[Difference listings]
--------------------

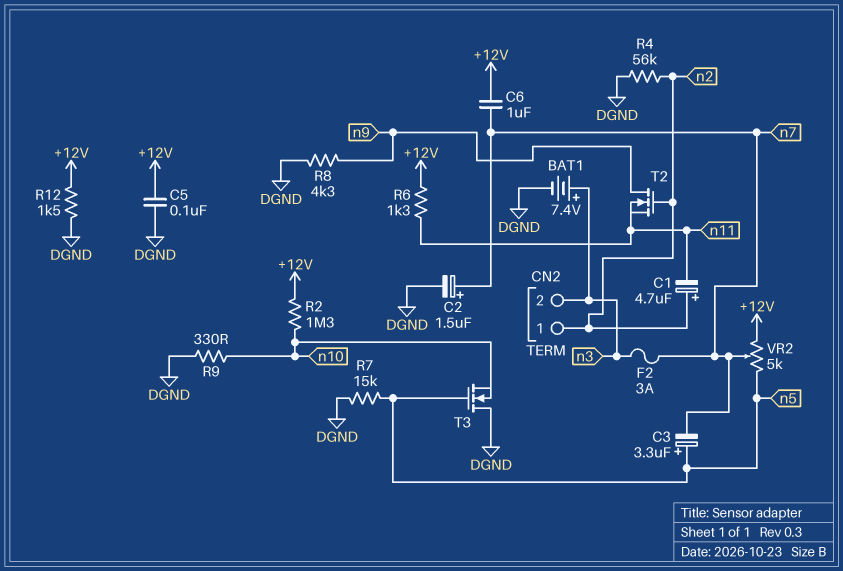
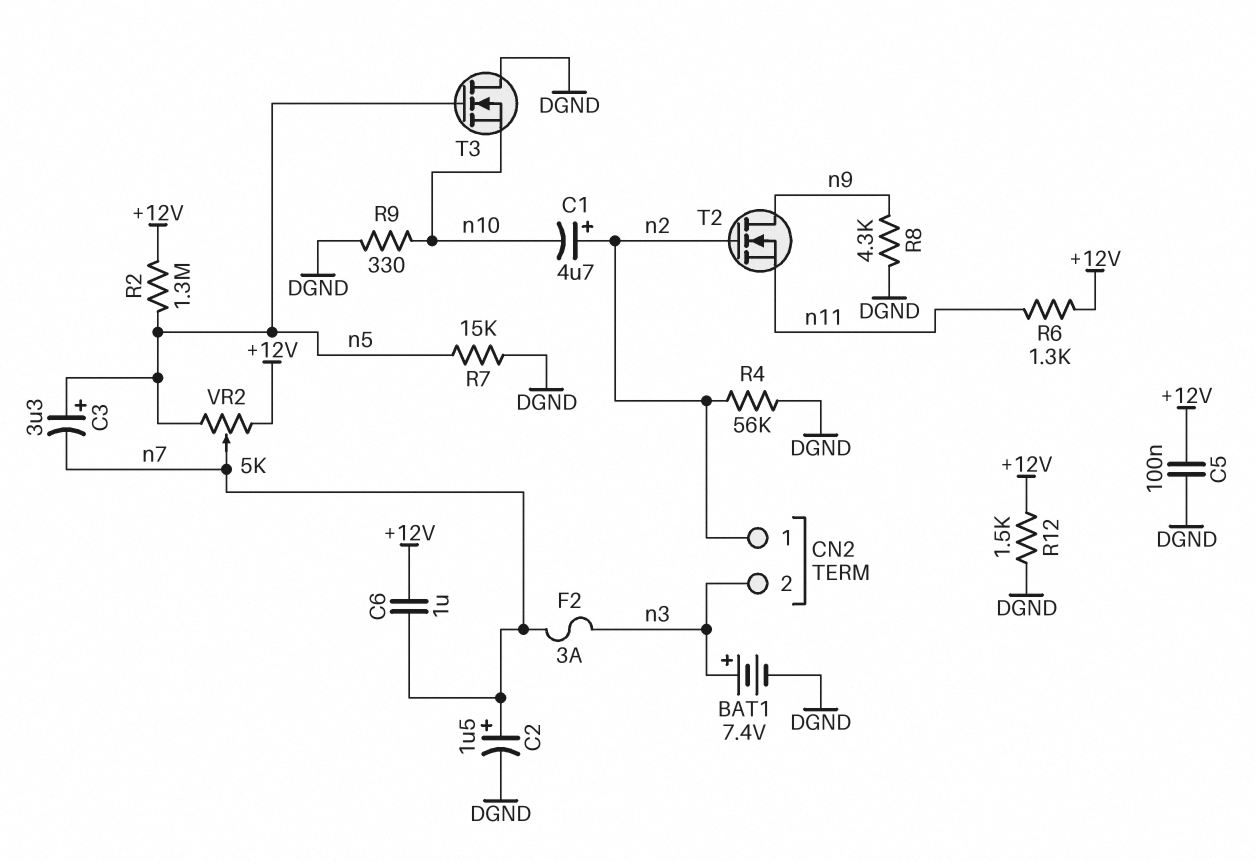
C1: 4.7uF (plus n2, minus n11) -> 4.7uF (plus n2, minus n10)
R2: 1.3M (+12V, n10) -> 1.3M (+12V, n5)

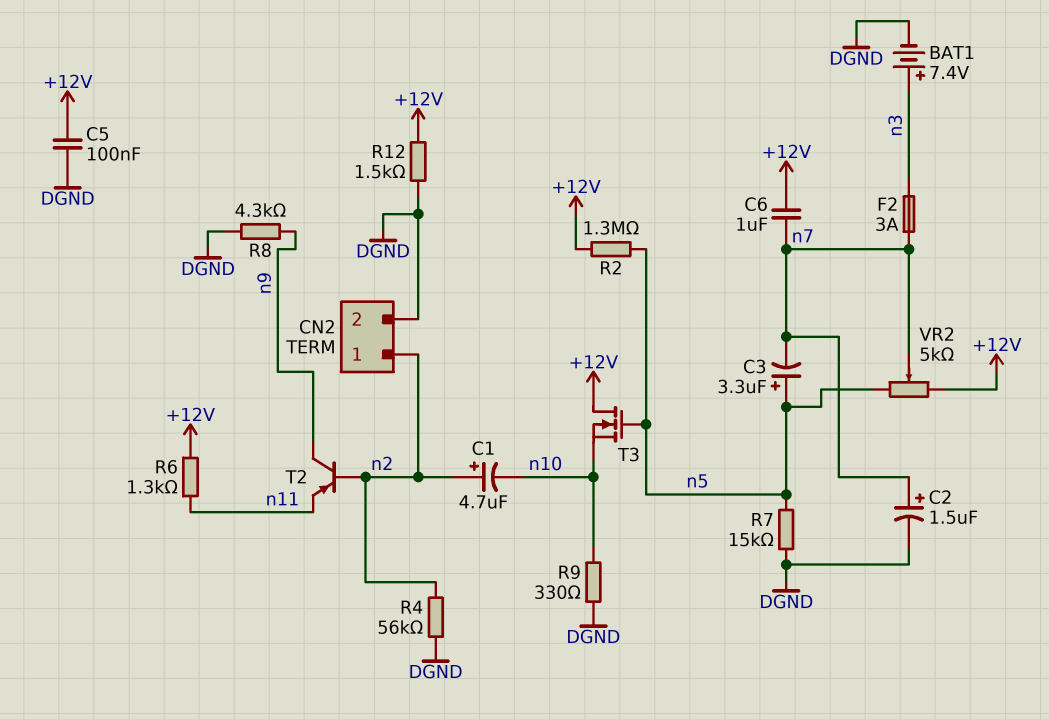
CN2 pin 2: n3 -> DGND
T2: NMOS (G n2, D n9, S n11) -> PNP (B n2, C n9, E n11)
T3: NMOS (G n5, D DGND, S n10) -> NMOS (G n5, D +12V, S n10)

--------------------

INSTRUCTIONS TO FOLLOW - Output the line containing "CN2 pin 2: n3 -> DGND" and every line after it through the final line of the records above, exactly as written and nothing else.

THE ANSWER -
CN2 pin 2: n3 -> DGND
T2: NMOS (G n2, D n9, S n11) -> PNP (B n2, C n9, E n11)
T3: NMOS (G n5, D DGND, S n10) -> NMOS (G n5, D +12V, S n10)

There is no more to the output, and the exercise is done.